*** Block opens ***

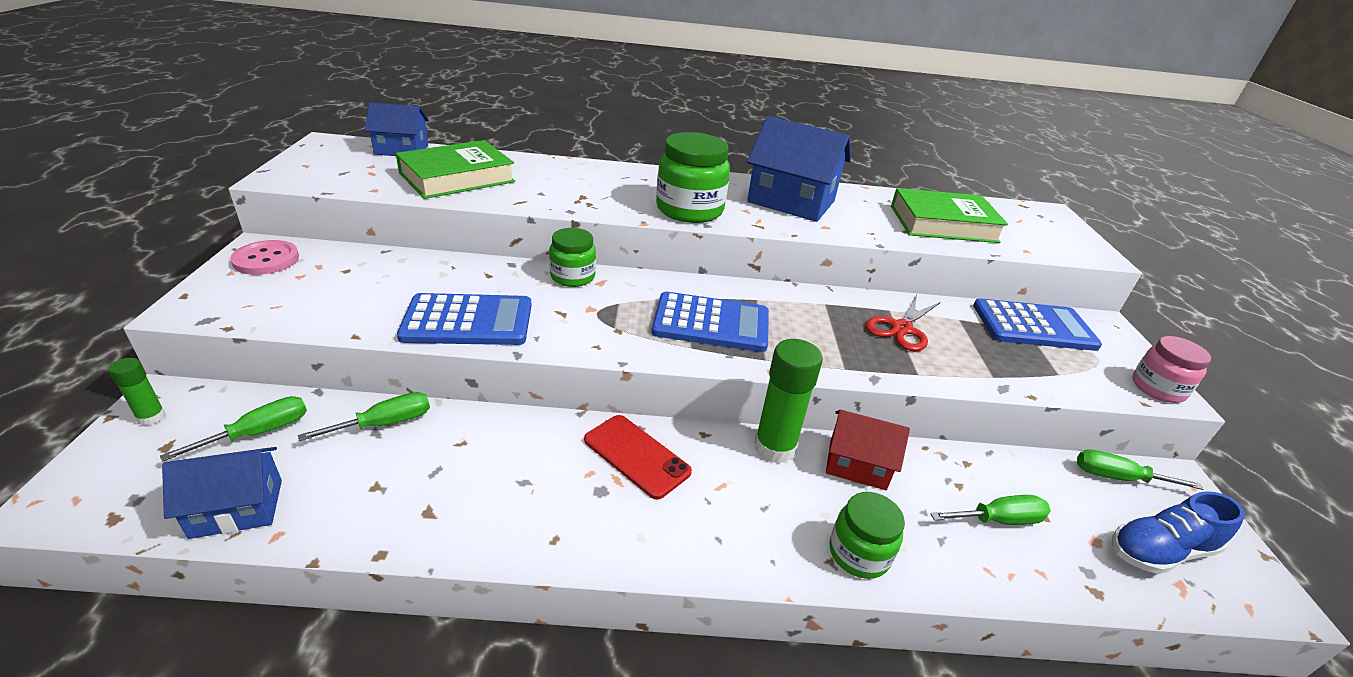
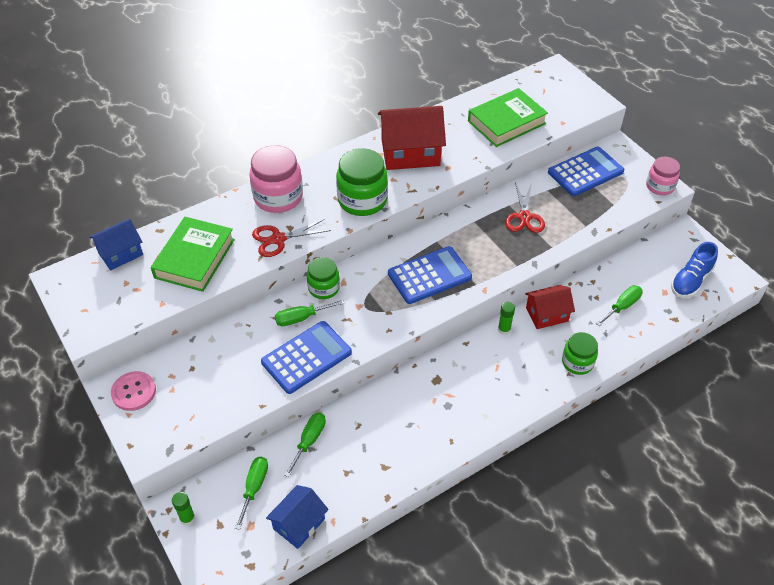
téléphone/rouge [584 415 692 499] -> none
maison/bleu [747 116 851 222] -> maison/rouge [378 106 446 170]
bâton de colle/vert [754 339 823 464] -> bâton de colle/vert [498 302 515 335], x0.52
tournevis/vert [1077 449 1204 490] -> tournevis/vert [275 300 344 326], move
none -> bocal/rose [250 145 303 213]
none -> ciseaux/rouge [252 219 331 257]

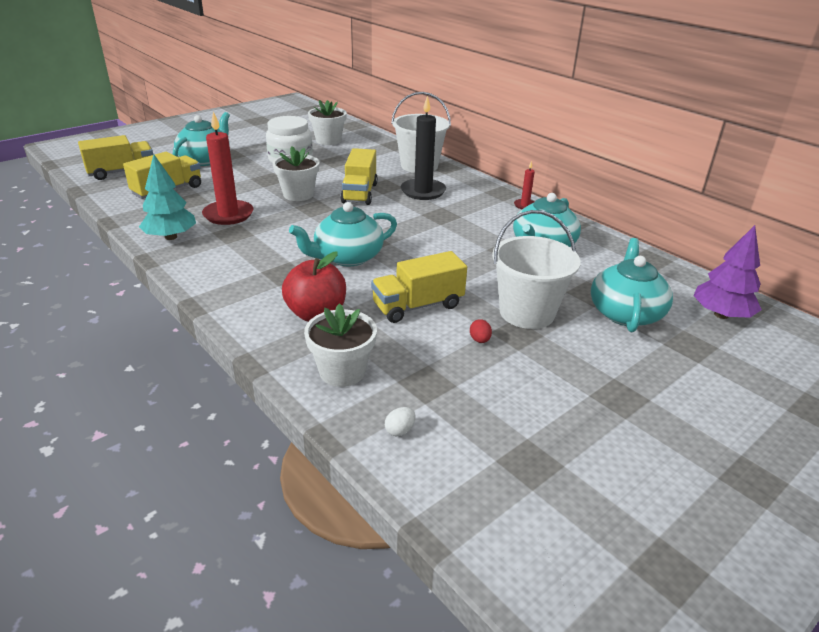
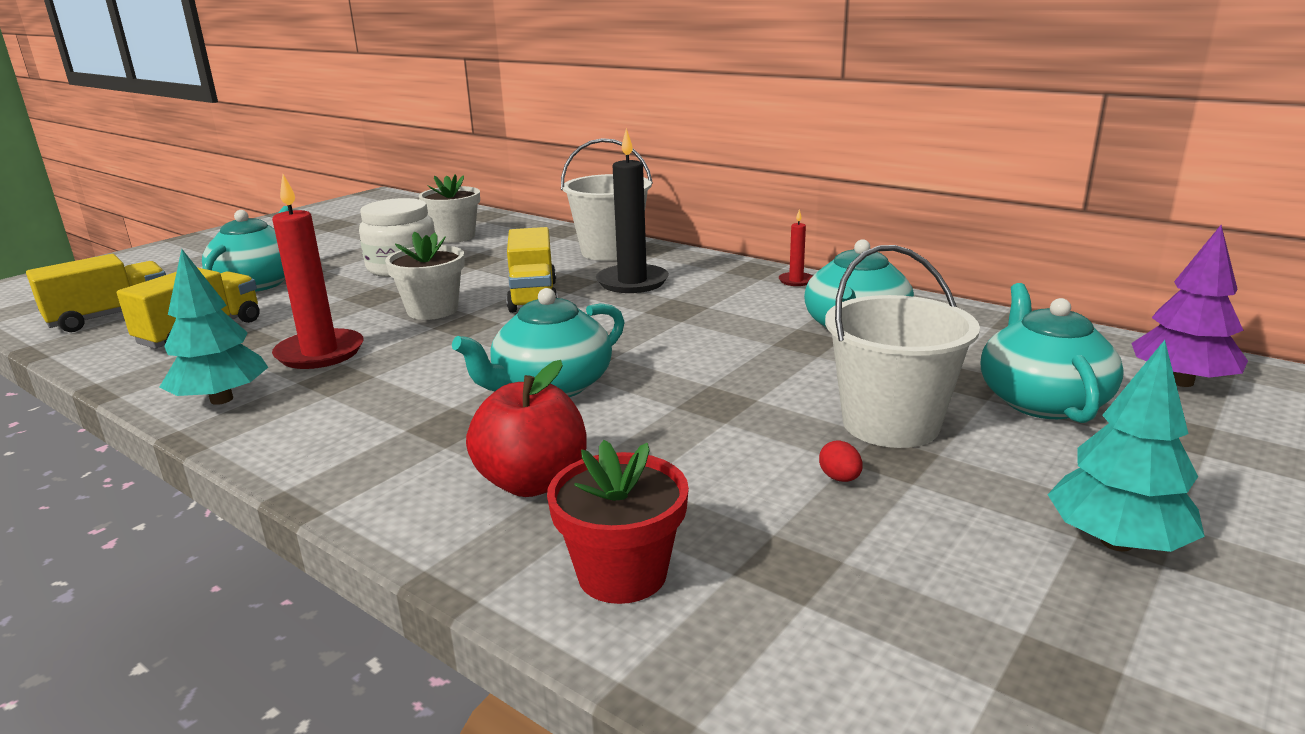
pot de fleurs/blanc [304 303 377 387] -> pot de fleurs/rouge [547 440 689 604]
camion/jaune [371 251 467 323] -> none
œuf/blanc [385 407 416 436] -> none
none -> arbre/turquoise [1047 340 1205 552]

*** Block closes ***

Task details ->
Your answer should be one number: how many lines in the preceding listing hold "vert".

Output of the exercise ->
2